**Task description**
What lines of the listing below contain the word "button"? Copy each of them out.

━━━━━ Material for this exercise

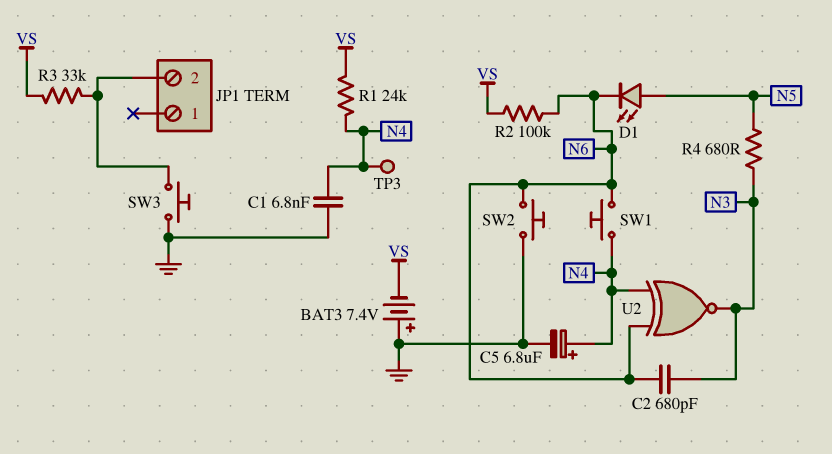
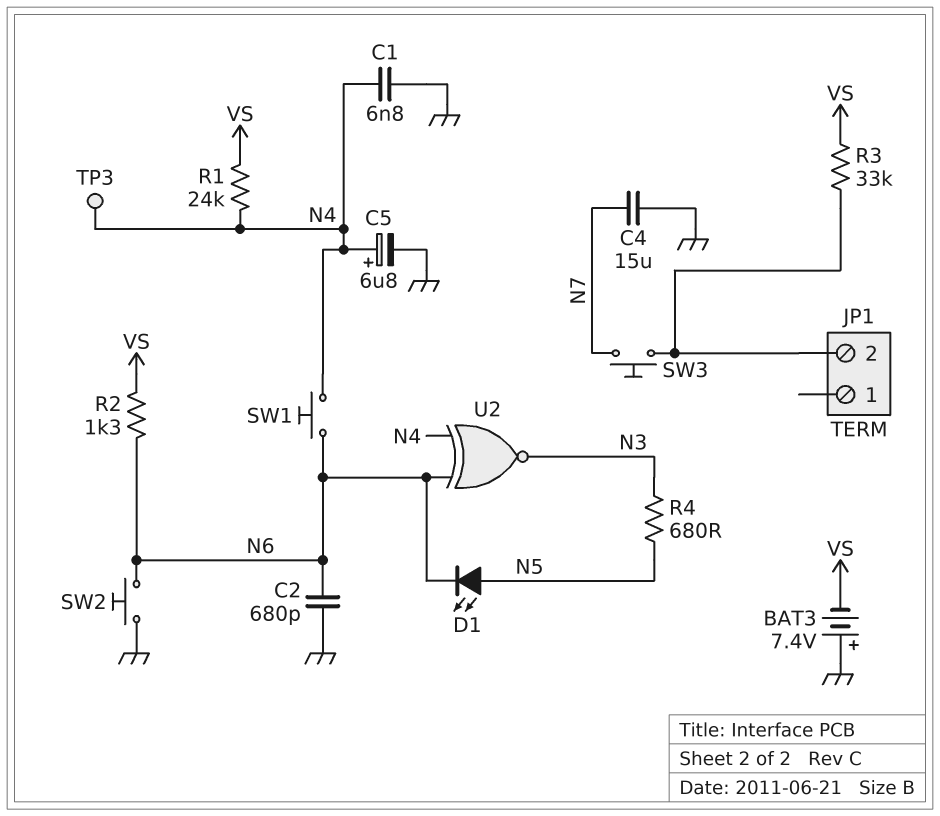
C2: 680pF (N3, N6) -> 680pF (GND, N6)
C4: none -> 15uF (GND, N7)
R2: 100k (N6, VS) -> 1.3k (N6, VS)
SW3: button (GND, JP1/2) -> button (JP1/2, N7)

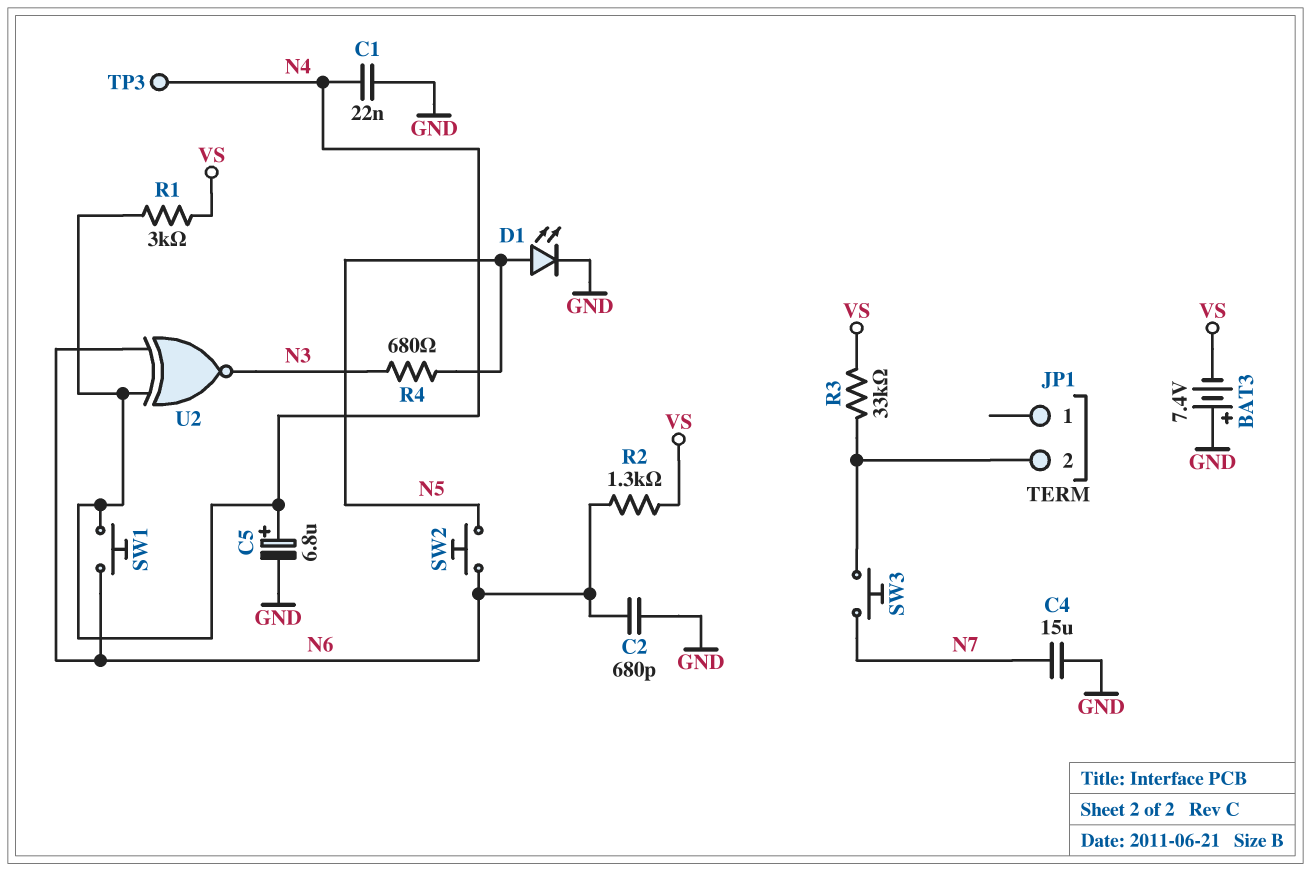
C1: 6.8nF (GND, N4) -> 22nF (GND, N4)
D1: LED (A N5, K N6) -> LED (A N5, K GND)
R1: 24k (N4, VS) -> 3k (N4, VS)
SW2: button (GND, N6) -> button (N5, N6)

━━━━━━━━━━

**Result for this exercise**
SW3: button (GND, JP1/2) -> button (JP1/2, N7)
SW2: button (GND, N6) -> button (N5, N6)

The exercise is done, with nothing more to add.